• **EXERCISE OBJECTIVE**
Give back all the records exactly, keeping every line whole.

• **DATASET EXTRACT**
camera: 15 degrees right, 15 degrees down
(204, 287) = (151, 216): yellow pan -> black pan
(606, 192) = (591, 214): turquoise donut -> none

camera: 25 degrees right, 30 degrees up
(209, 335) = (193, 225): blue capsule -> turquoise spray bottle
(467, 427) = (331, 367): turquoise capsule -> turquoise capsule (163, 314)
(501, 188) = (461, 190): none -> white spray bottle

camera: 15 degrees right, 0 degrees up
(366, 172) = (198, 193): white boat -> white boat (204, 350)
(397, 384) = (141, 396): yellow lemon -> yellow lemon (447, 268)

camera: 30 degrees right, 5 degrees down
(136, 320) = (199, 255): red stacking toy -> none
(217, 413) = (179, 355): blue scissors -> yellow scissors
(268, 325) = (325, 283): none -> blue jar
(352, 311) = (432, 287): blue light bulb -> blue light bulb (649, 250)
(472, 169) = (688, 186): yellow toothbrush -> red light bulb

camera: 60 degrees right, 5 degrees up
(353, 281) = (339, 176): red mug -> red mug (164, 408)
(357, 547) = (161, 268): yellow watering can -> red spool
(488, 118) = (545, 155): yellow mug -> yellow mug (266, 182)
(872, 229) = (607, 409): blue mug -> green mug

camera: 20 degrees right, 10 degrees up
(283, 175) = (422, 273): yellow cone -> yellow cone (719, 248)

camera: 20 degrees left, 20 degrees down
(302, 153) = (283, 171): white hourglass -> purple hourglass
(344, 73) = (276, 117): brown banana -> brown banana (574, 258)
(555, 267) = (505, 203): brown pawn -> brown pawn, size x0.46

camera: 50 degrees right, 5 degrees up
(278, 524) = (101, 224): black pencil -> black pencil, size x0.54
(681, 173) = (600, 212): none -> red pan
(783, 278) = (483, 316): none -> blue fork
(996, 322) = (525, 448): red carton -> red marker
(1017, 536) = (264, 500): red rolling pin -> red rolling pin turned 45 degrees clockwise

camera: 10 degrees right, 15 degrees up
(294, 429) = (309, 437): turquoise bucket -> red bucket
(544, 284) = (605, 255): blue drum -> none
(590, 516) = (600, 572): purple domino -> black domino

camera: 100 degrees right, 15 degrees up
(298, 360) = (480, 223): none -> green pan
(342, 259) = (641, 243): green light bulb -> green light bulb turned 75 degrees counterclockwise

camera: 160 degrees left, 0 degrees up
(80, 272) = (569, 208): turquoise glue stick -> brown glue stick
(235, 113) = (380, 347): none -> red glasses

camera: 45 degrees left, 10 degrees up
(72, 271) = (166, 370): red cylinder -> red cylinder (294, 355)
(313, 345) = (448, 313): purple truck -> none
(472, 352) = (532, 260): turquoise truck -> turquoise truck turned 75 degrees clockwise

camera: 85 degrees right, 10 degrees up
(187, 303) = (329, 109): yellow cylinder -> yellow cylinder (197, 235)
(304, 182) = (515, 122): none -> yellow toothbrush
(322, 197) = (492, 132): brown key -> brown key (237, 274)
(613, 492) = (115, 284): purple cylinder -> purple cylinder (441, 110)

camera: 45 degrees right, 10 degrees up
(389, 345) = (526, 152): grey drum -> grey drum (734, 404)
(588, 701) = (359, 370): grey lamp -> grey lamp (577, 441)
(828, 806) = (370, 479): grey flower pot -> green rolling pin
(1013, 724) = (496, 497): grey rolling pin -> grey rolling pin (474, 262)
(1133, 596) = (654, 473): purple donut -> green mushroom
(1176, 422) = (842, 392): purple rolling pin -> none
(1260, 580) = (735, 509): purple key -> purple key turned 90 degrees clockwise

• **YOUR SOLUTION**
camera: 15 degrees right, 15 degrees down
(204, 287) = (151, 216): yellow pan -> black pan
(606, 192) = (591, 214): turquoise donut -> none

camera: 25 degrees right, 30 degrees up
(209, 335) = (193, 225): blue capsule -> turquoise spray bottle
(467, 427) = (331, 367): turquoise capsule -> turquoise capsule (163, 314)
(501, 188) = (461, 190): none -> white spray bottle

camera: 15 degrees right, 0 degrees up
(366, 172) = (198, 193): white boat -> white boat (204, 350)
(397, 384) = (141, 396): yellow lemon -> yellow lemon (447, 268)

camera: 30 degrees right, 5 degrees down
(136, 320) = (199, 255): red stacking toy -> none
(217, 413) = (179, 355): blue scissors -> yellow scissors
(268, 325) = (325, 283): none -> blue jar
(352, 311) = (432, 287): blue light bulb -> blue light bulb (649, 250)
(472, 169) = (688, 186): yellow toothbrush -> red light bulb

camera: 60 degrees right, 5 degrees up
(353, 281) = (339, 176): red mug -> red mug (164, 408)
(357, 547) = (161, 268): yellow watering can -> red spool
(488, 118) = (545, 155): yellow mug -> yellow mug (266, 182)
(872, 229) = (607, 409): blue mug -> green mug

camera: 20 degrees right, 10 degrees up
(283, 175) = (422, 273): yellow cone -> yellow cone (719, 248)

camera: 20 degrees left, 20 degrees down
(302, 153) = (283, 171): white hourglass -> purple hourglass
(344, 73) = (276, 117): brown banana -> brown banana (574, 258)
(555, 267) = (505, 203): brown pawn -> brown pawn, size x0.46

camera: 50 degrees right, 5 degrees up
(278, 524) = (101, 224): black pencil -> black pencil, size x0.54
(681, 173) = (600, 212): none -> red pan
(783, 278) = (483, 316): none -> blue fork
(996, 322) = (525, 448): red carton -> red marker
(1017, 536) = (264, 500): red rolling pin -> red rolling pin turned 45 degrees clockwise

camera: 10 degrees right, 15 degrees up
(294, 429) = (309, 437): turquoise bucket -> red bucket
(544, 284) = (605, 255): blue drum -> none
(590, 516) = (600, 572): purple domino -> black domino

camera: 100 degrees right, 15 degrees up
(298, 360) = (480, 223): none -> green pan
(342, 259) = (641, 243): green light bulb -> green light bulb turned 75 degrees counterclockwise

camera: 160 degrees left, 0 degrees up
(80, 272) = (569, 208): turquoise glue stick -> brown glue stick
(235, 113) = (380, 347): none -> red glasses

camera: 45 degrees left, 10 degrees up
(72, 271) = (166, 370): red cylinder -> red cylinder (294, 355)
(313, 345) = (448, 313): purple truck -> none
(472, 352) = (532, 260): turquoise truck -> turquoise truck turned 75 degrees clockwise

camera: 85 degrees right, 10 degrees up
(187, 303) = (329, 109): yellow cylinder -> yellow cylinder (197, 235)
(304, 182) = (515, 122): none -> yellow toothbrush
(322, 197) = (492, 132): brown key -> brown key (237, 274)
(613, 492) = (115, 284): purple cylinder -> purple cylinder (441, 110)

camera: 45 degrees right, 10 degrees up
(389, 345) = (526, 152): grey drum -> grey drum (734, 404)
(588, 701) = (359, 370): grey lamp -> grey lamp (577, 441)
(828, 806) = (370, 479): grey flower pot -> green rolling pin
(1013, 724) = (496, 497): grey rolling pin -> grey rolling pin (474, 262)
(1133, 596) = (654, 473): purple donut -> green mushroom
(1176, 422) = (842, 392): purple rolling pin -> none
(1260, 580) = (735, 509): purple key -> purple key turned 90 degrees clockwise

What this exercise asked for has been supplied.